• ASSIGNED TASK
Give the data again exactly as it appears, excluding any pictures.

******************************

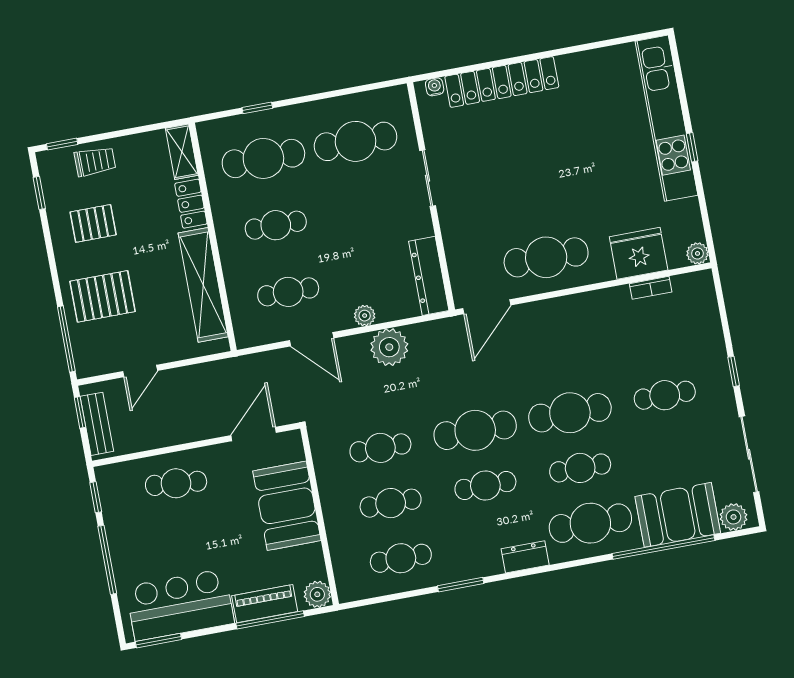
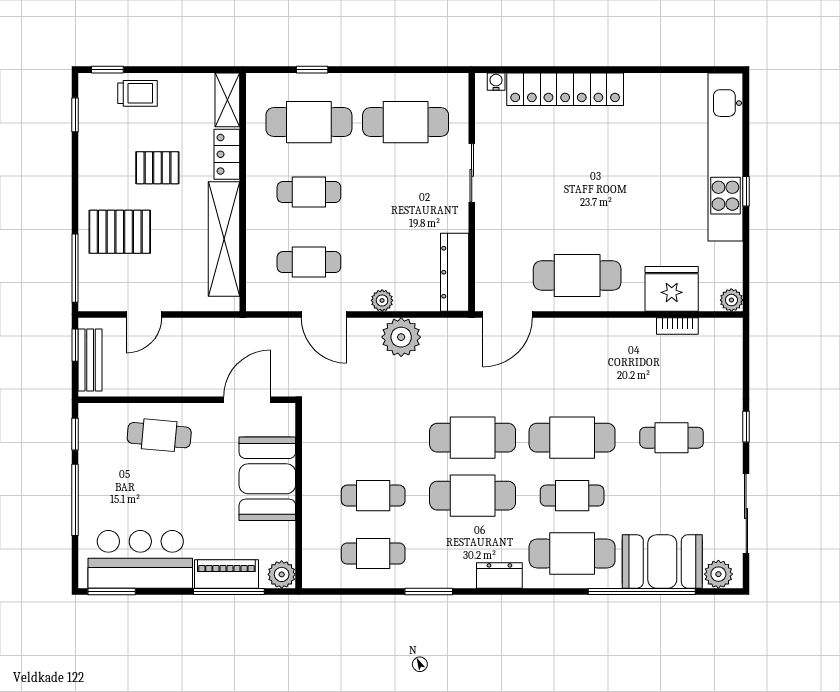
pallet: (93, 223) -> (157, 168), moved
cafe table: (380, 448) -> (373, 438), removed
cafe table: (485, 486) -> (473, 496), width x1.37, depth x1.35

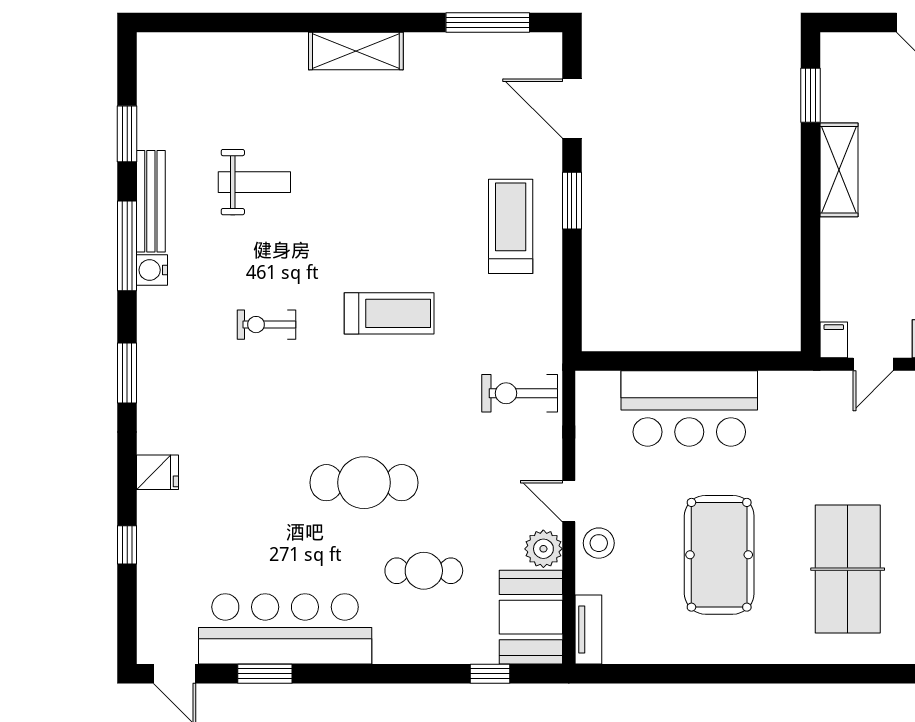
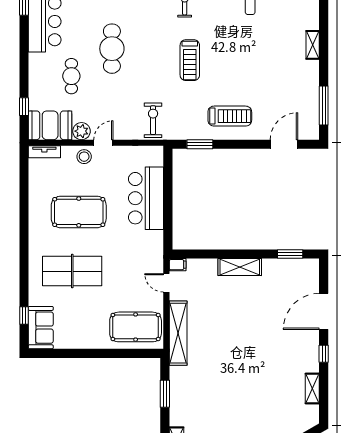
shelving: (356, 51) -> (313, 45), width x0.67, depth x0.75
shelving: (839, 170) -> (240, 267), moved
window: (572, 201) -> (200, 144), moved

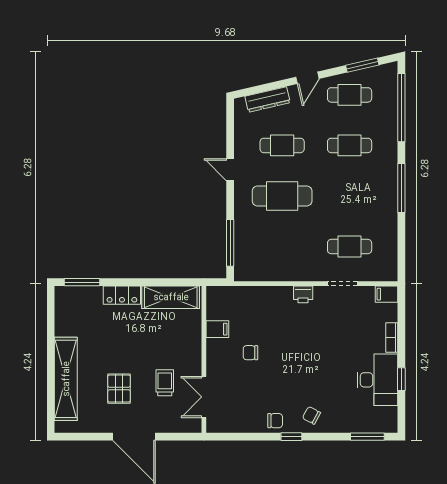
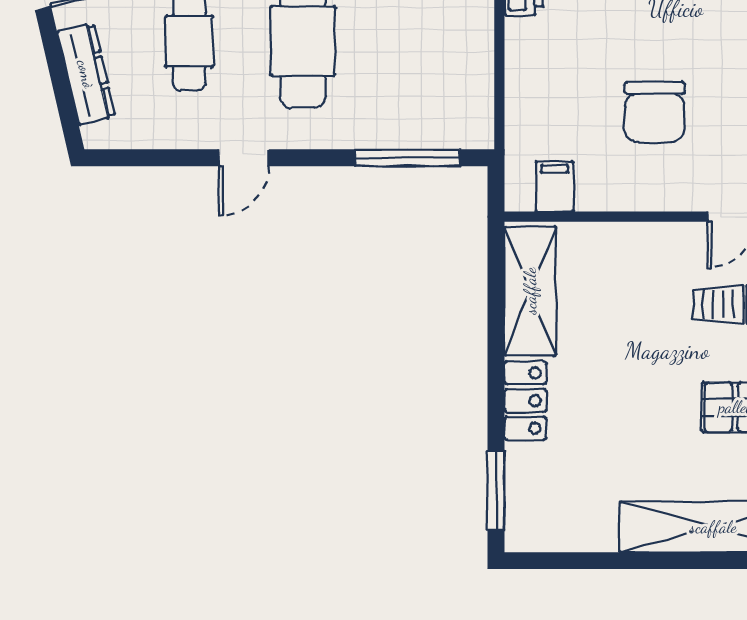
filing cabinet: (217, 329) -> (555, 186), moved
chair: (250, 353) -> (655, 112), width x1.87, depth x1.87

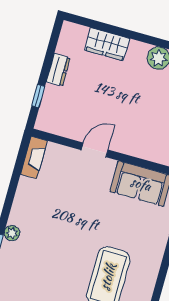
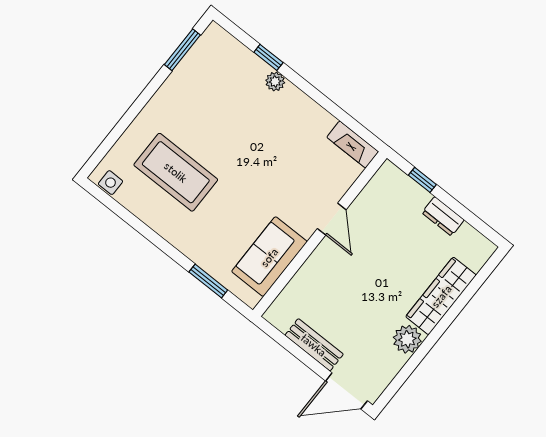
wardrobe: (107, 44) -> (441, 296), width x1.50

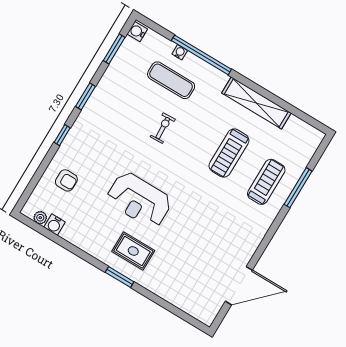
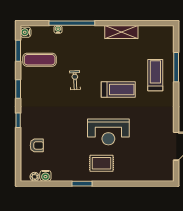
exercise mat: (171, 80) -> (40, 60), moved
shelving: (256, 103) -> (121, 32), width x0.68
treadmill: (229, 153) -> (118, 89), moved, turned -90
reception desk: (139, 200) -> (108, 132), moved
window: (120, 277) -> (82, 184), moved

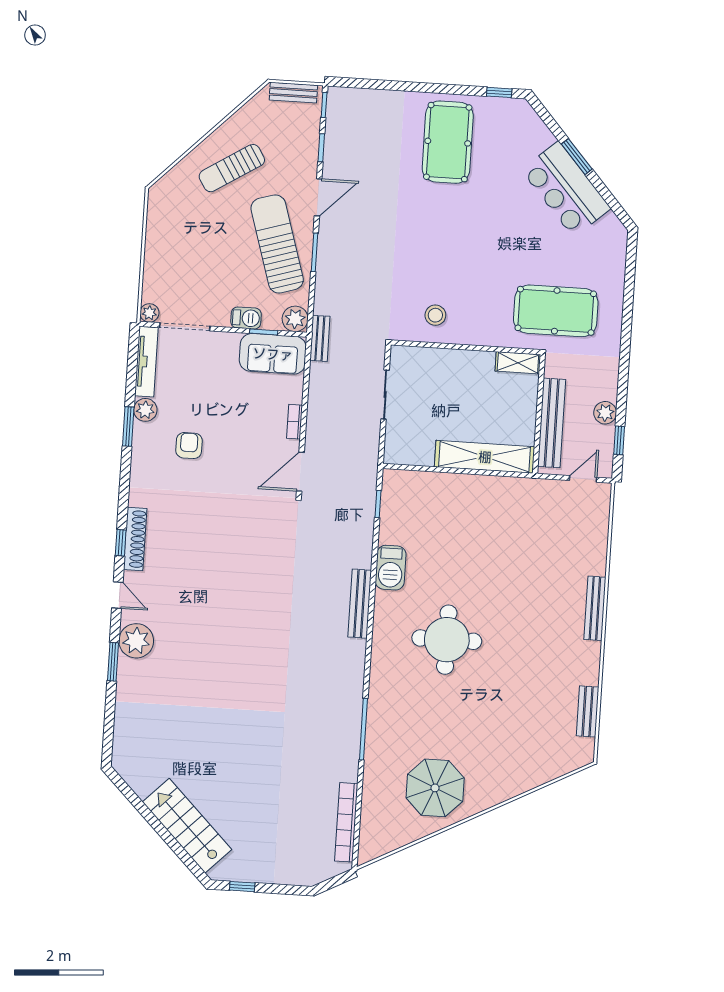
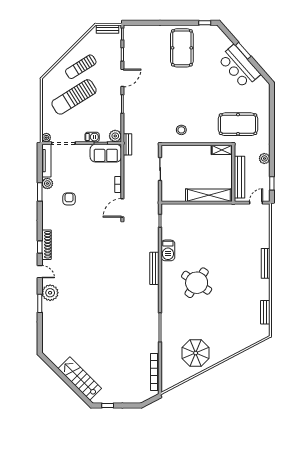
sun lounger: (277, 244) -> (74, 97), moved, turned -105
plant: (605, 413) -> (264, 158), moved
round table: (447, 640) -> (197, 283), turned 34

******************************

• COMPLETED TASK
pallet: (93, 223) -> (157, 168), moved
cafe table: (380, 448) -> (373, 438), removed
cafe table: (485, 486) -> (473, 496), width x1.37, depth x1.35

shelving: (356, 51) -> (313, 45), width x0.67, depth x0.75
shelving: (839, 170) -> (240, 267), moved
window: (572, 201) -> (200, 144), moved

filing cabinet: (217, 329) -> (555, 186), moved
chair: (250, 353) -> (655, 112), width x1.87, depth x1.87

wardrobe: (107, 44) -> (441, 296), width x1.50

exercise mat: (171, 80) -> (40, 60), moved
shelving: (256, 103) -> (121, 32), width x0.68
treadmill: (229, 153) -> (118, 89), moved, turned -90
reception desk: (139, 200) -> (108, 132), moved
window: (120, 277) -> (82, 184), moved

sun lounger: (277, 244) -> (74, 97), moved, turned -105
plant: (605, 413) -> (264, 158), moved
round table: (447, 640) -> (197, 283), turned 34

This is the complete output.